#### Set task
Find every line in the listing below that contains the word "this", and copy each of those lines in full.

#### Extracted information
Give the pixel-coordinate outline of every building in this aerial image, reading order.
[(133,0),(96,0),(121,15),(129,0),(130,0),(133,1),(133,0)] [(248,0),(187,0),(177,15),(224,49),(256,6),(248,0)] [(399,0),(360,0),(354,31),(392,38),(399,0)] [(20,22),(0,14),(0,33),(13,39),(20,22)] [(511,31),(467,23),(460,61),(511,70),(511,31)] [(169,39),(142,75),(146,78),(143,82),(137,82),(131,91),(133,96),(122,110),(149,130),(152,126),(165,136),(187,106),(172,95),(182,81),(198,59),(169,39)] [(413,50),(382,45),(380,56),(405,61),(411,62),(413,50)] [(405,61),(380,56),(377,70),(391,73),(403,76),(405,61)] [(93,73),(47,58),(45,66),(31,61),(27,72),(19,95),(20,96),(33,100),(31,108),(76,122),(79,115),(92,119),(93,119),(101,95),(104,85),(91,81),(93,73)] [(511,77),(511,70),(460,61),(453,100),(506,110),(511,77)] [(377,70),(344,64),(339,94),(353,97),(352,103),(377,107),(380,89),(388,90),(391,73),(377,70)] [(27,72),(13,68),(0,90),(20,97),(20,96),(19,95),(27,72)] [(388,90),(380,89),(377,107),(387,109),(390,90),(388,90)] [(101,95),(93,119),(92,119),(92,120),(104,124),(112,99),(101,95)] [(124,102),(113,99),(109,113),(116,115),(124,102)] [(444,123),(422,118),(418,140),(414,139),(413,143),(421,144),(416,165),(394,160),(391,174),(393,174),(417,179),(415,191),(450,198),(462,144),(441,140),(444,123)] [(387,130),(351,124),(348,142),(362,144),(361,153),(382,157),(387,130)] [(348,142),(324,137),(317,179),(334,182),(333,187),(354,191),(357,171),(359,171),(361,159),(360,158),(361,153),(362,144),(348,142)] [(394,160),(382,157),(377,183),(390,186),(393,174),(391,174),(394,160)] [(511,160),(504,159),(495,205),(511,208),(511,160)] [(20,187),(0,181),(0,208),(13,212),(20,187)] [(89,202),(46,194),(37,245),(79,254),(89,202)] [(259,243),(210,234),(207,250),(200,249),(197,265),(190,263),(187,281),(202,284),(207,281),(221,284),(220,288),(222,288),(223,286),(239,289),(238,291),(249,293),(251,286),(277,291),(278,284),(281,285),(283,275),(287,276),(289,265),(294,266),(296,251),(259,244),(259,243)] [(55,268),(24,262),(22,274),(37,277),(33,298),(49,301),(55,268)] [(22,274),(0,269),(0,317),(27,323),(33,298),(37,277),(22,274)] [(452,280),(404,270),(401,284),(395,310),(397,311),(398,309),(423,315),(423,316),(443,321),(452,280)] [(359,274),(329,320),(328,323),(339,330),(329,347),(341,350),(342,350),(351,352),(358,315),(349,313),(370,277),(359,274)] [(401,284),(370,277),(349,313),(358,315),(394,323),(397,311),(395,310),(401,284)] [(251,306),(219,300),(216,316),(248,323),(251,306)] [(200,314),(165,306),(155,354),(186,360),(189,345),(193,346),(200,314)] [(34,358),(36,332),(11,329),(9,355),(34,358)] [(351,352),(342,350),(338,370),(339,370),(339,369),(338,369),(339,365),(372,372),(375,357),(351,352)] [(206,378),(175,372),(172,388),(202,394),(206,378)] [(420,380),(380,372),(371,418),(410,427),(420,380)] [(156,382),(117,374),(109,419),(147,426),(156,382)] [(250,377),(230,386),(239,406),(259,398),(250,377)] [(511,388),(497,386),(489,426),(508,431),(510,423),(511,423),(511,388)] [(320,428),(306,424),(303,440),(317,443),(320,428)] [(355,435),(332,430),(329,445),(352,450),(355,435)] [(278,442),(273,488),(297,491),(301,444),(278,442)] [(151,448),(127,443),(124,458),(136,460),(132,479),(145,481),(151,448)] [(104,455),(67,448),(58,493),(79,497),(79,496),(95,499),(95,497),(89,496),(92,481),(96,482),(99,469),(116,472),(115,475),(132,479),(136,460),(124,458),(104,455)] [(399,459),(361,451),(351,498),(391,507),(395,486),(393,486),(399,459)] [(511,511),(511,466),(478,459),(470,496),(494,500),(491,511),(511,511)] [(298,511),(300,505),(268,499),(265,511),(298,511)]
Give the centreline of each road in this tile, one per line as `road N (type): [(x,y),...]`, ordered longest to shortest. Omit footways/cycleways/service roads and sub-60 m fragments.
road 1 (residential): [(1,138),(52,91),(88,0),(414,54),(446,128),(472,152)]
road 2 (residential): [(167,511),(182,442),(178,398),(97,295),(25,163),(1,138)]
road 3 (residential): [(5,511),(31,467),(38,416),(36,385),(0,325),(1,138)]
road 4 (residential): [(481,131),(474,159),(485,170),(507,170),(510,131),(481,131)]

#### Right answer
Give the pixel-coordinate outline of every building in this aerial image, reading order.
Give the centreline of each road in this tile, one per line as `road N (type): [(x,y),...]`, ordered longest to shortest. Omit footways/cycleways/service roads and sub-60 m fragments.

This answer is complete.